#### [Exercise aim]
Please output, exactly and without pictures, the lines from the opening of the listing below through the line containing "(552, 569) = (738, 289): yellow", both included.

#### [Records provided]

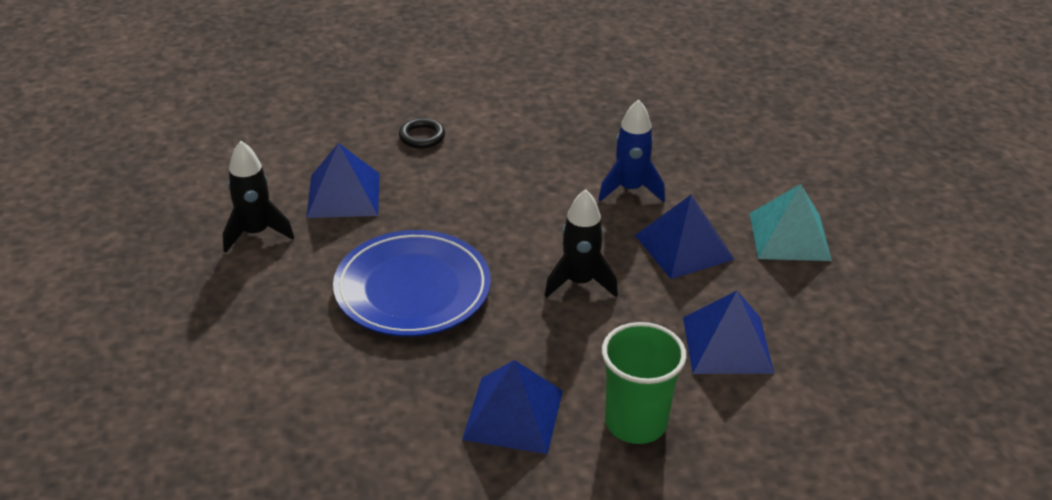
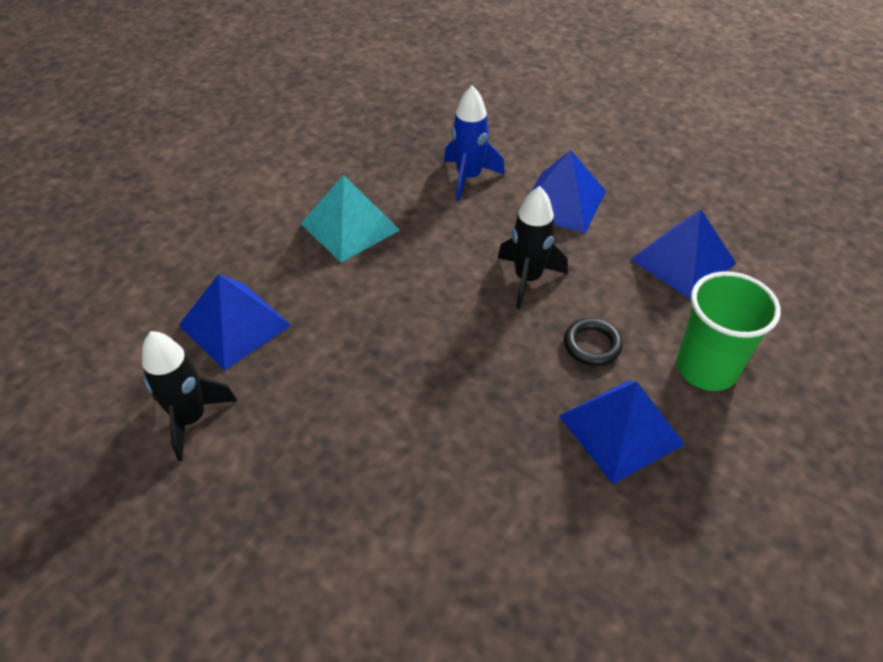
camera: 40 degrees left, 10 degrees up
(412, 289) = (406, 374): blue plate -> none
(422, 136) = (243, 227): black ring -> black ring (592, 345)
(789, 236) = (617, 151): turquoise pyramid -> turquoise pyramid (349, 226)

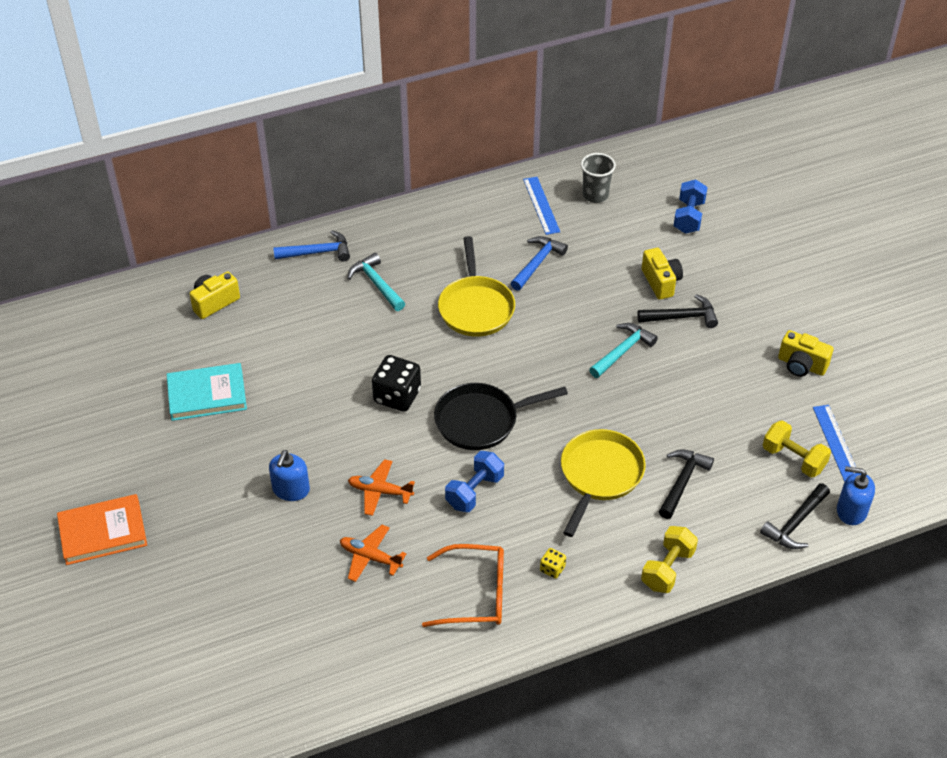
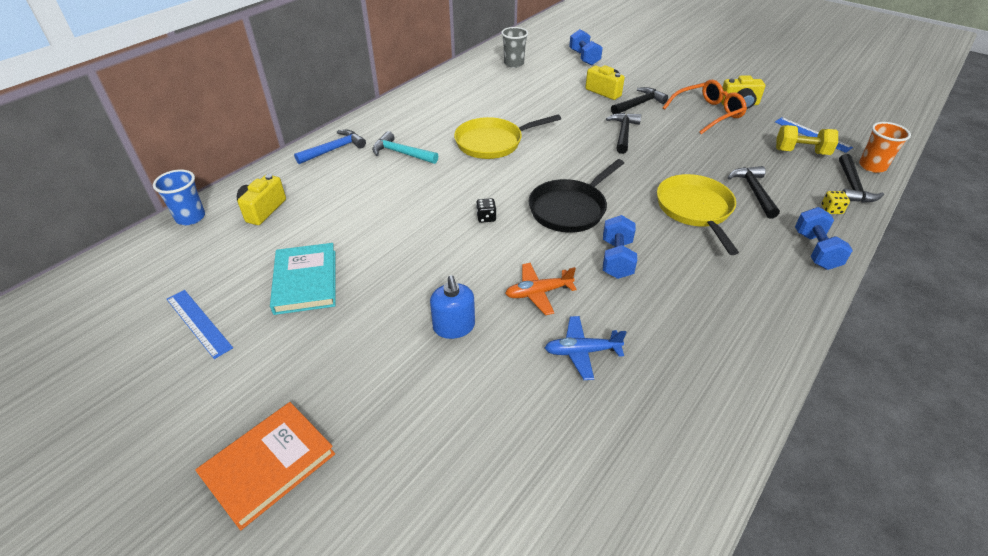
camera: 30 degrees left, 5 degrees down
(153, 285) = (190, 217): none -> blue cup
(207, 395) = (306, 281): turquoise book -> turquoise book turned 60 degrees counterclockwise
(370, 557) = (582, 351): orange plane -> blue plane
(397, 396) = (486, 217): black dice -> black dice, size x0.48
(476, 307) = (493, 142): yellow pan -> yellow pan turned 105 degrees clockwise
(476, 594) = (703, 338): orange glasses -> orange glasses (708, 113)
(537, 263) = (512, 106): blue hammer -> none
(541, 205) = (483, 78): blue ruler -> blue ruler (198, 323)
(552, 569) = (738, 289): yellow dice -> yellow dice (831, 210)
(622, 351) = (623, 133): turquoise hammer -> black hammer
(667, 569) = (815, 250): yellow dumbbell -> blue dumbbell
(851, 511) = (872, 166): blue soap dispenser -> orange cup

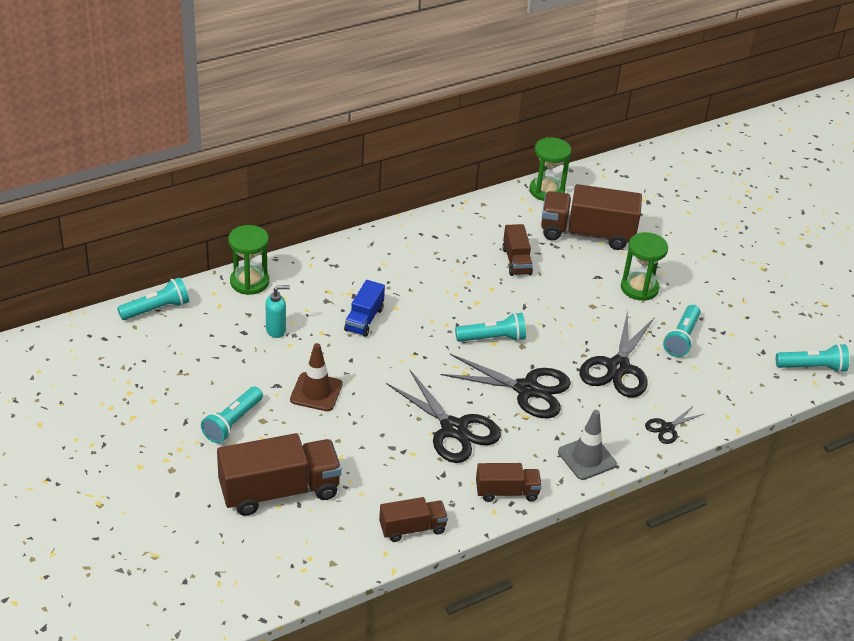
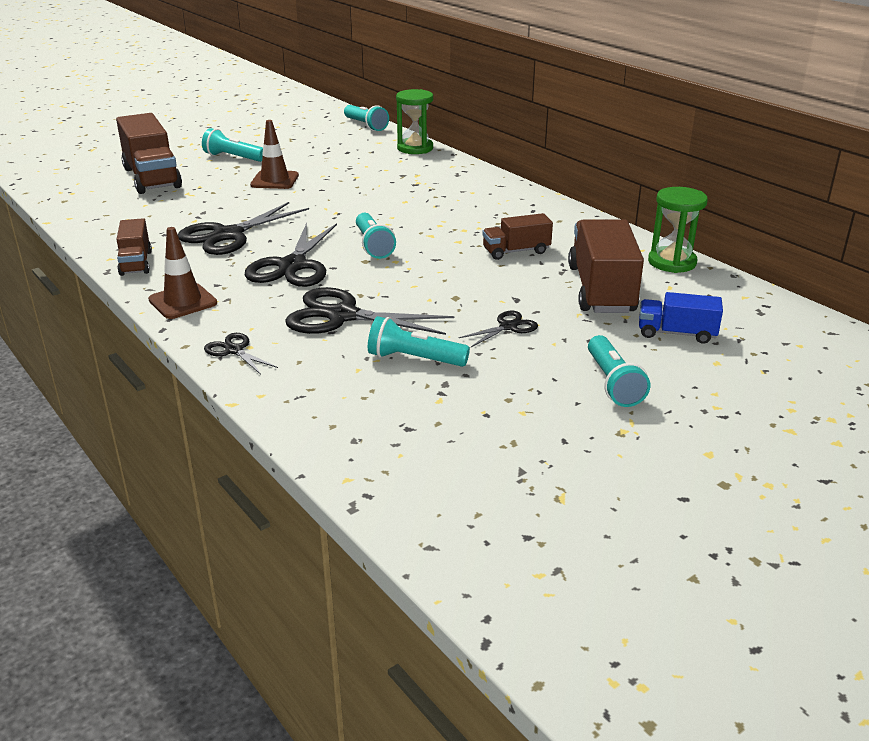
camera: 85 degrees right, 10 degrees down
(276, 330) = (353, 161): turquoise soap dispenser -> none
(364, 319) = (381, 190): blue truck -> blue truck (676, 333)
(412, 528) = (96, 226): brown truck -> none
(587, 458) = (183, 301): grey traffic cone -> brown traffic cone
(639, 288) = (508, 327): green hourglass -> black scissors
(812, 367) = (384, 478): turquoise flashlight -> turquoise flashlight (613, 383)

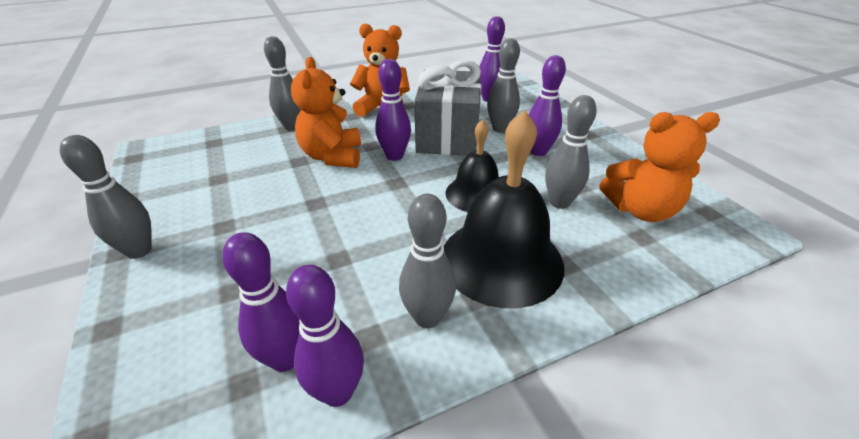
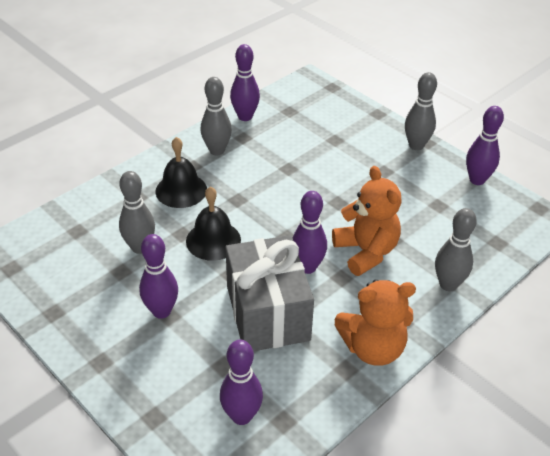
camera: 160 degrees right, 5 degrees up
(285, 359) = (278, 121): purple bowling pin -> purple bowling pin (477, 180)
(500, 129) = (210, 343): grey bowling pin -> none
(501, 259) = (181, 190): black bell -> black bell, size x0.61
(640, 210) = (71, 255): orange teddy bear -> none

#### [Written answer]
camera: 40 degrees left, 10 degrees up
(412, 289) = (406, 374): blue plate -> none
(422, 136) = (243, 227): black ring -> black ring (592, 345)
(789, 236) = (617, 151): turquoise pyramid -> turquoise pyramid (349, 226)

camera: 30 degrees left, 5 degrees down
(153, 285) = (190, 217): none -> blue cup
(207, 395) = (306, 281): turquoise book -> turquoise book turned 60 degrees counterclockwise
(370, 557) = (582, 351): orange plane -> blue plane
(397, 396) = (486, 217): black dice -> black dice, size x0.48
(476, 307) = (493, 142): yellow pan -> yellow pan turned 105 degrees clockwise
(476, 594) = (703, 338): orange glasses -> orange glasses (708, 113)
(537, 263) = (512, 106): blue hammer -> none
(541, 205) = (483, 78): blue ruler -> blue ruler (198, 323)
(552, 569) = (738, 289): yellow dice -> yellow dice (831, 210)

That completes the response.